What to work on — Line by line, repeat the data below exactly, beginning at the first line and ending at the line with "The GOLDEN APPLE". Omit pictures.

Data shown —
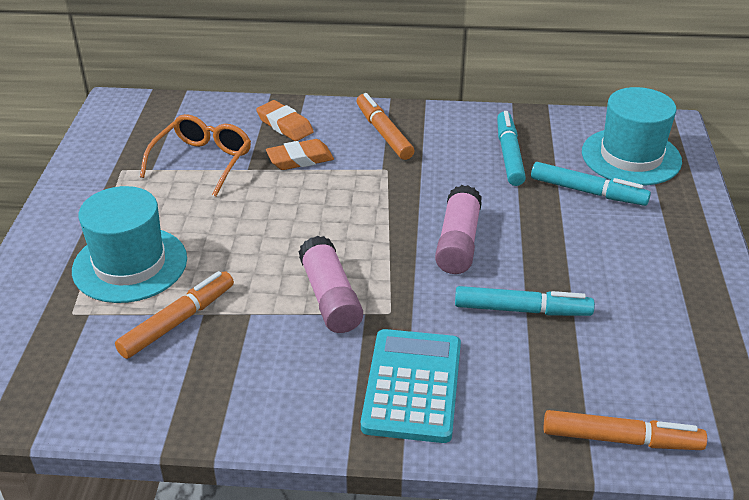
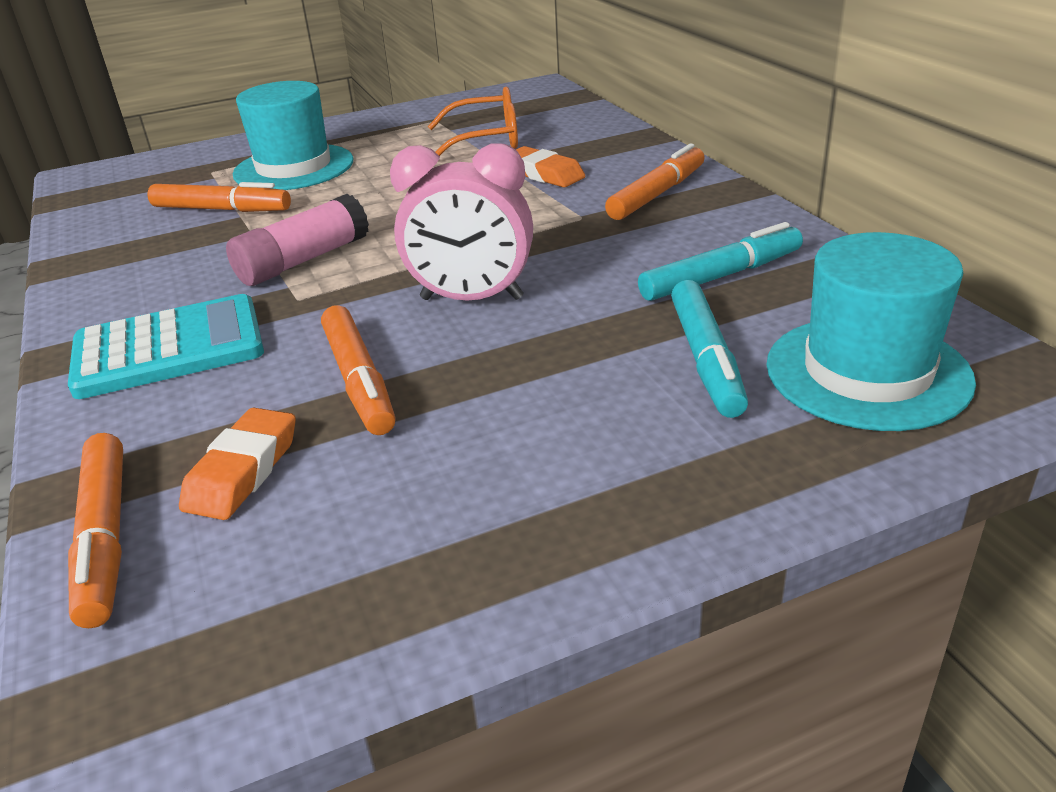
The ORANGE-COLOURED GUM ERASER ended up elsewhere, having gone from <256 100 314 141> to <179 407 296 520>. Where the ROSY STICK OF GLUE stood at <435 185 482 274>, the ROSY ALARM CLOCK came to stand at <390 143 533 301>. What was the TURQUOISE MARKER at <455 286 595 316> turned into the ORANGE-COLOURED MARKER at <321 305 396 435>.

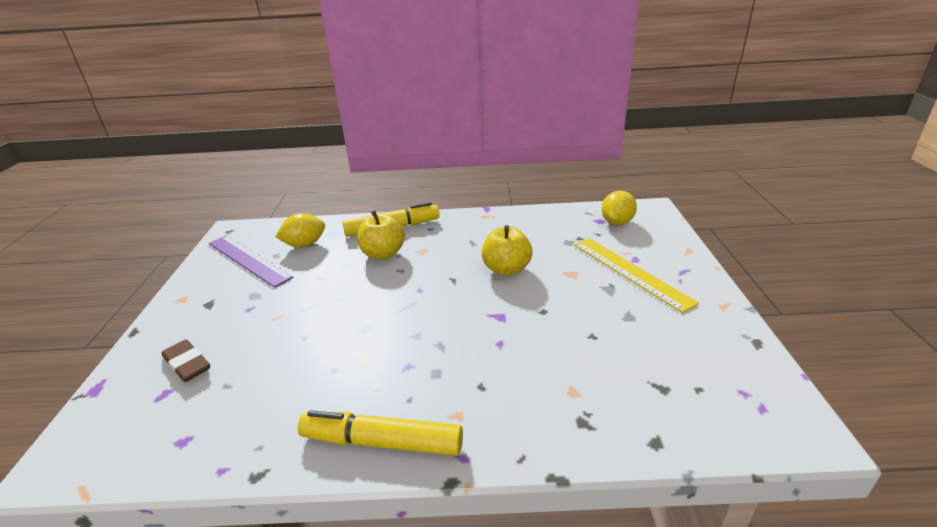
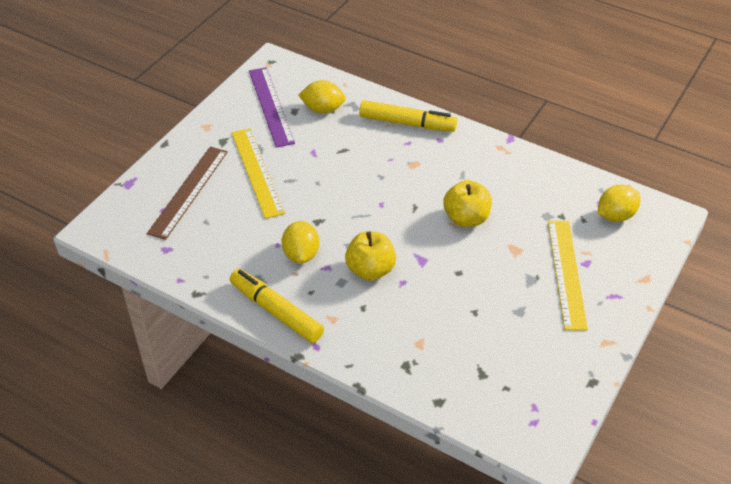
The GOLDEN APPLE ended up elsewhere, having gone from <358 210 405 260> to <345 231 396 281>. Where the DARK BROWN GUM ERASER stood at <162 339 210 382>, the DARK BROWN STRAIGHTEDGE came to stand at <147 147 228 240>. The second view gained the GOLDEN STRAIGHTEDGE at <232 128 285 219>. The second view gained the GOLDEN CITRUS FRUIT at <282 221 319 264>.

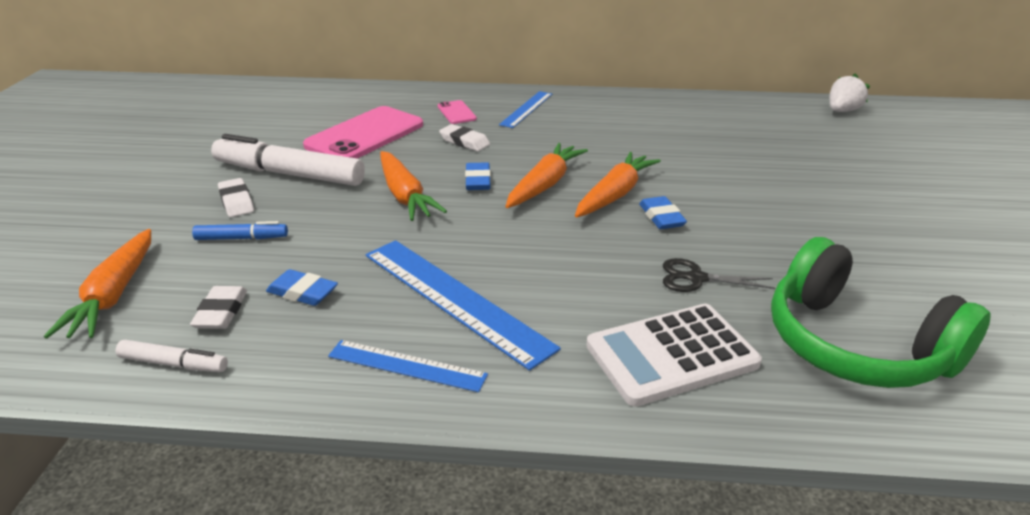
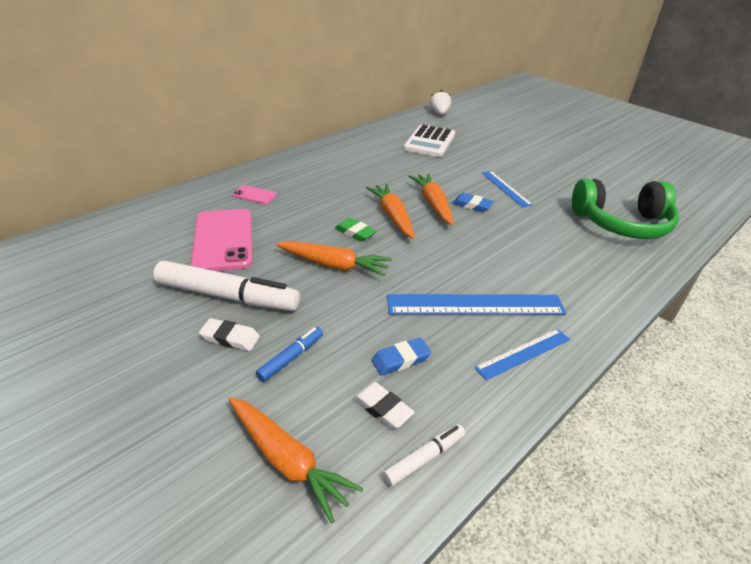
The COBALT STRAIGHTEDGE ended up elsewhere, having gone from <499 91 552 128> to <482 171 533 207>. The second view lost the SNOW-WHITE GUM ERASER at <439 124 490 151>. The SNOW-WHITE MARKER at <211 134 365 186> ended up facing another way, 135 degrees counterclockwise from before. What was the COBALT GUM ERASER at <465 162 491 190> turned into the EMERALD GUM ERASER at <335 218 377 242>. The second view lost the EBONY SCISSORS at <663 258 775 292>. The SNOW-WHITE POCKET CALCULATOR ended up elsewhere, having gone from <586 304 762 406> to <403 124 455 157>.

Result of the task —
The ORANGE-COLOURED GUM ERASER ended up elsewhere, having gone from <256 100 314 141> to <179 407 296 520>. Where the ROSY STICK OF GLUE stood at <435 185 482 274>, the ROSY ALARM CLOCK came to stand at <390 143 533 301>. What was the TURQUOISE MARKER at <455 286 595 316> turned into the ORANGE-COLOURED MARKER at <321 305 396 435>.

The GOLDEN APPLE ended up elsewhere, having gone from <358 210 405 260> to <345 231 396 281>. Where the DARK BROWN GUM ERASER stood at <162 339 210 382>, the DARK BROWN STRAIGHTEDGE came to stand at <147 147 228 240>. The second view gained the GOLDEN STRAIGHTEDGE at <232 128 285 219>. The second view gained the GOLDEN CITRUS FRUIT at <282 221 319 264>.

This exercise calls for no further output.